━━ RECORDS SHOWN
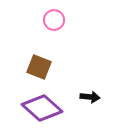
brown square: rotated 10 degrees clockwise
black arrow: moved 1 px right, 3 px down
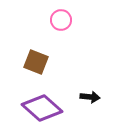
pink circle: moved 7 px right
brown square: moved 3 px left, 5 px up
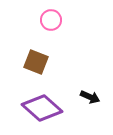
pink circle: moved 10 px left
black arrow: rotated 18 degrees clockwise
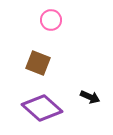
brown square: moved 2 px right, 1 px down
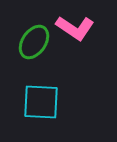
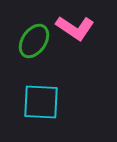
green ellipse: moved 1 px up
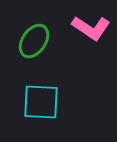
pink L-shape: moved 16 px right
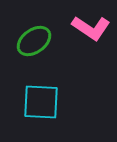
green ellipse: rotated 20 degrees clockwise
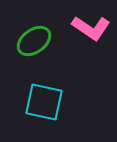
cyan square: moved 3 px right; rotated 9 degrees clockwise
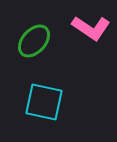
green ellipse: rotated 12 degrees counterclockwise
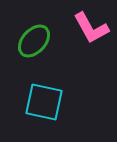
pink L-shape: rotated 27 degrees clockwise
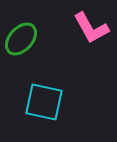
green ellipse: moved 13 px left, 2 px up
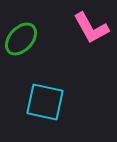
cyan square: moved 1 px right
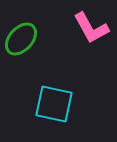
cyan square: moved 9 px right, 2 px down
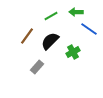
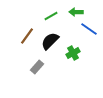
green cross: moved 1 px down
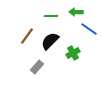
green line: rotated 32 degrees clockwise
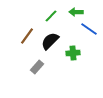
green line: rotated 48 degrees counterclockwise
green cross: rotated 24 degrees clockwise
━━━━
REQUIREMENTS:
Quote the rows above word for word, starting at the one that contains "cyan square: moved 3" and ending at the one that contains "green cross: moved 1 px down", and omit the picture rows.

SOLUTION TO THIS EXERCISE:
cyan square: moved 3 px right; rotated 9 degrees clockwise
green ellipse: rotated 12 degrees counterclockwise
pink L-shape: rotated 27 degrees clockwise
green ellipse: moved 13 px left, 2 px up
cyan square: moved 1 px right
cyan square: moved 9 px right, 2 px down
green cross: moved 1 px down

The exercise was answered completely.